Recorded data
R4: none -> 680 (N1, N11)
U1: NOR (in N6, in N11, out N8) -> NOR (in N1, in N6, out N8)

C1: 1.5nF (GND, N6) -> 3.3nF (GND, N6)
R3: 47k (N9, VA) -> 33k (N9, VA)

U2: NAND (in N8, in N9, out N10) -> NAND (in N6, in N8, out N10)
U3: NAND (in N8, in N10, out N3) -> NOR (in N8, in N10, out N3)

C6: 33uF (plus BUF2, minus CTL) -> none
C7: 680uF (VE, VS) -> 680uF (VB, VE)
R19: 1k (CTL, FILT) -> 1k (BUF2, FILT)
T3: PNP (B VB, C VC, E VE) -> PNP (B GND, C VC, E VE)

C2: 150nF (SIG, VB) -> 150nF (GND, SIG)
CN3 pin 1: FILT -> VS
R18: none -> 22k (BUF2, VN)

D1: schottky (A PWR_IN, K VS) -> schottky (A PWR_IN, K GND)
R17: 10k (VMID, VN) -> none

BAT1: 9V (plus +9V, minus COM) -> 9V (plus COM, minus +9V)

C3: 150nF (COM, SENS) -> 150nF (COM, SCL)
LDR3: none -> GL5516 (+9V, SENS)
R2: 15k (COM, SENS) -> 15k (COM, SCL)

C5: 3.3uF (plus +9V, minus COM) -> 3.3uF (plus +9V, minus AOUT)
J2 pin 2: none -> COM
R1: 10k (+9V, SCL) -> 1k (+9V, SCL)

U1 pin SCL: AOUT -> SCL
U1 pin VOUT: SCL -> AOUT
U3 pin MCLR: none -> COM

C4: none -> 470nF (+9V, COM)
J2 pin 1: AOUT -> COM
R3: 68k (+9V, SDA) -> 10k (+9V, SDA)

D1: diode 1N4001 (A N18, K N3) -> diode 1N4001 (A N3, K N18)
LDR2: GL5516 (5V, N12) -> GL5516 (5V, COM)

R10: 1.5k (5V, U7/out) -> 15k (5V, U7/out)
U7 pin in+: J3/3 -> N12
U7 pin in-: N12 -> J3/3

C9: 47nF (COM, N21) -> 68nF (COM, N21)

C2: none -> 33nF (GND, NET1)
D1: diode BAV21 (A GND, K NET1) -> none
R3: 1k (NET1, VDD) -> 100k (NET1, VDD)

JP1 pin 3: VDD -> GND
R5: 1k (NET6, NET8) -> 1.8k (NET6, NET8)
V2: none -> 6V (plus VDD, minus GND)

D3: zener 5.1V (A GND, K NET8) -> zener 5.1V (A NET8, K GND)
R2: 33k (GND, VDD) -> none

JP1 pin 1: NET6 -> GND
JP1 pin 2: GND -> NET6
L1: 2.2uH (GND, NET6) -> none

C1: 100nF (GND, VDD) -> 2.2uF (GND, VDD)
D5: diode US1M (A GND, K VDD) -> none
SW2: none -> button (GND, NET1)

### DIRECTIONS FOR THIS TASK
The records above must be transcribed in full, word for word.

### EXERCISE SOLUTION
R4: none -> 680 (N1, N11)
U1: NOR (in N6, in N11, out N8) -> NOR (in N1, in N6, out N8)

C1: 1.5nF (GND, N6) -> 3.3nF (GND, N6)
R3: 47k (N9, VA) -> 33k (N9, VA)

U2: NAND (in N8, in N9, out N10) -> NAND (in N6, in N8, out N10)
U3: NAND (in N8, in N10, out N3) -> NOR (in N8, in N10, out N3)

C6: 33uF (plus BUF2, minus CTL) -> none
C7: 680uF (VE, VS) -> 680uF (VB, VE)
R19: 1k (CTL, FILT) -> 1k (BUF2, FILT)
T3: PNP (B VB, C VC, E VE) -> PNP (B GND, C VC, E VE)

C2: 150nF (SIG, VB) -> 150nF (GND, SIG)
CN3 pin 1: FILT -> VS
R18: none -> 22k (BUF2, VN)

D1: schottky (A PWR_IN, K VS) -> schottky (A PWR_IN, K GND)
R17: 10k (VMID, VN) -> none

BAT1: 9V (plus +9V, minus COM) -> 9V (plus COM, minus +9V)

C3: 150nF (COM, SENS) -> 150nF (COM, SCL)
LDR3: none -> GL5516 (+9V, SENS)
R2: 15k (COM, SENS) -> 15k (COM, SCL)

C5: 3.3uF (plus +9V, minus COM) -> 3.3uF (plus +9V, minus AOUT)
J2 pin 2: none -> COM
R1: 10k (+9V, SCL) -> 1k (+9V, SCL)

U1 pin SCL: AOUT -> SCL
U1 pin VOUT: SCL -> AOUT
U3 pin MCLR: none -> COM

C4: none -> 470nF (+9V, COM)
J2 pin 1: AOUT -> COM
R3: 68k (+9V, SDA) -> 10k (+9V, SDA)

D1: diode 1N4001 (A N18, K N3) -> diode 1N4001 (A N3, K N18)
LDR2: GL5516 (5V, N12) -> GL5516 (5V, COM)

R10: 1.5k (5V, U7/out) -> 15k (5V, U7/out)
U7 pin in+: J3/3 -> N12
U7 pin in-: N12 -> J3/3

C9: 47nF (COM, N21) -> 68nF (COM, N21)

C2: none -> 33nF (GND, NET1)
D1: diode BAV21 (A GND, K NET1) -> none
R3: 1k (NET1, VDD) -> 100k (NET1, VDD)

JP1 pin 3: VDD -> GND
R5: 1k (NET6, NET8) -> 1.8k (NET6, NET8)
V2: none -> 6V (plus VDD, minus GND)

D3: zener 5.1V (A GND, K NET8) -> zener 5.1V (A NET8, K GND)
R2: 33k (GND, VDD) -> none

JP1 pin 1: NET6 -> GND
JP1 pin 2: GND -> NET6
L1: 2.2uH (GND, NET6) -> none

C1: 100nF (GND, VDD) -> 2.2uF (GND, VDD)
D5: diode US1M (A GND, K VDD) -> none
SW2: none -> button (GND, NET1)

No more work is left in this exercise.